The task: Each record that follows should be repeated exactly, with no pictures carried over.
===== Data records =====
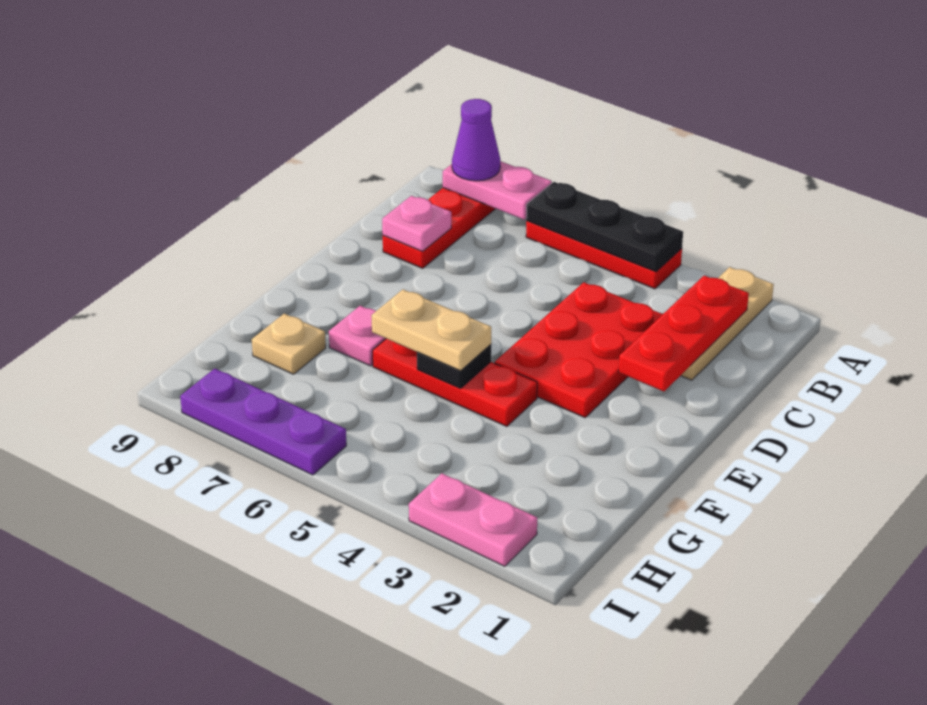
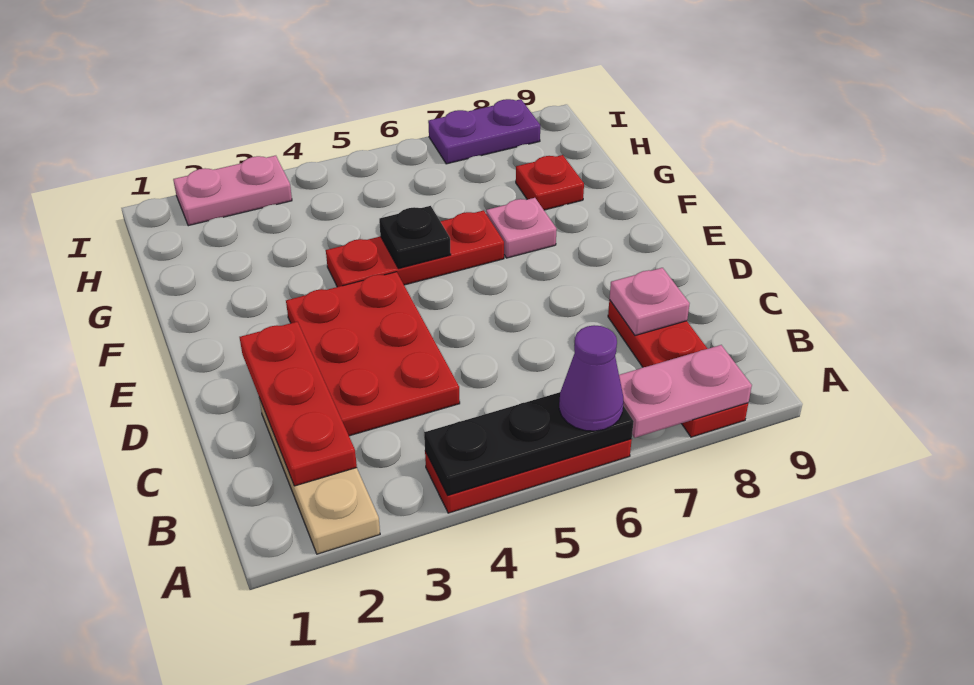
purple cone A8 level 3 -> purple cone A6 level 3
tan plate F5:F6 level 3 -> none
tan plate G8 level 1 -> red plate G8 level 1
purple plate I6:I8 level 1 -> purple plate I7:I8 level 1

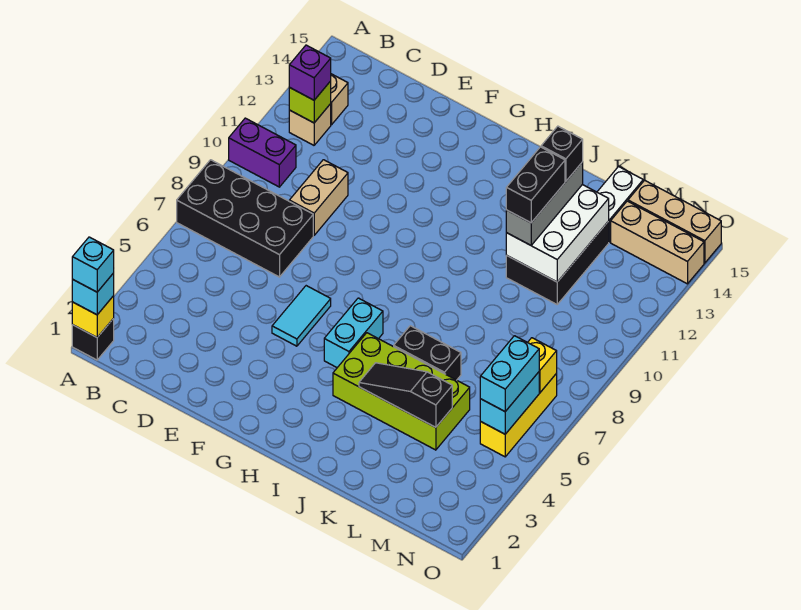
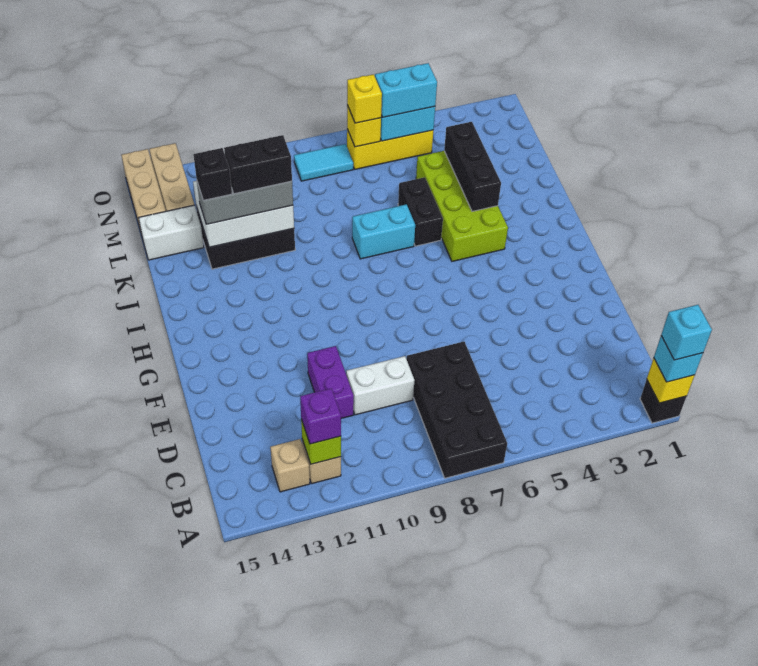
purple brick A10:B10 level 1 -> purple brick D11:E11 level 1
tan brick D9:D10 level 1 -> white brick D9:D10 level 1
cyan tile F5:F6 level 1 -> cyan tile N8:N9 level 1
cyan brick H5:H6 level 1 -> cyan brick J7:J8 level 1
black slope J4:L4 level 2 top L -> black brick J4:L4 level 2
none -> yellow brick N7 level 3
=====
Result:
purple cone A8 level 3 -> purple cone A6 level 3
tan plate F5:F6 level 3 -> none
tan plate G8 level 1 -> red plate G8 level 1
purple plate I6:I8 level 1 -> purple plate I7:I8 level 1

purple brick A10:B10 level 1 -> purple brick D11:E11 level 1
tan brick D9:D10 level 1 -> white brick D9:D10 level 1
cyan tile F5:F6 level 1 -> cyan tile N8:N9 level 1
cyan brick H5:H6 level 1 -> cyan brick J7:J8 level 1
black slope J4:L4 level 2 top L -> black brick J4:L4 level 2
none -> yellow brick N7 level 3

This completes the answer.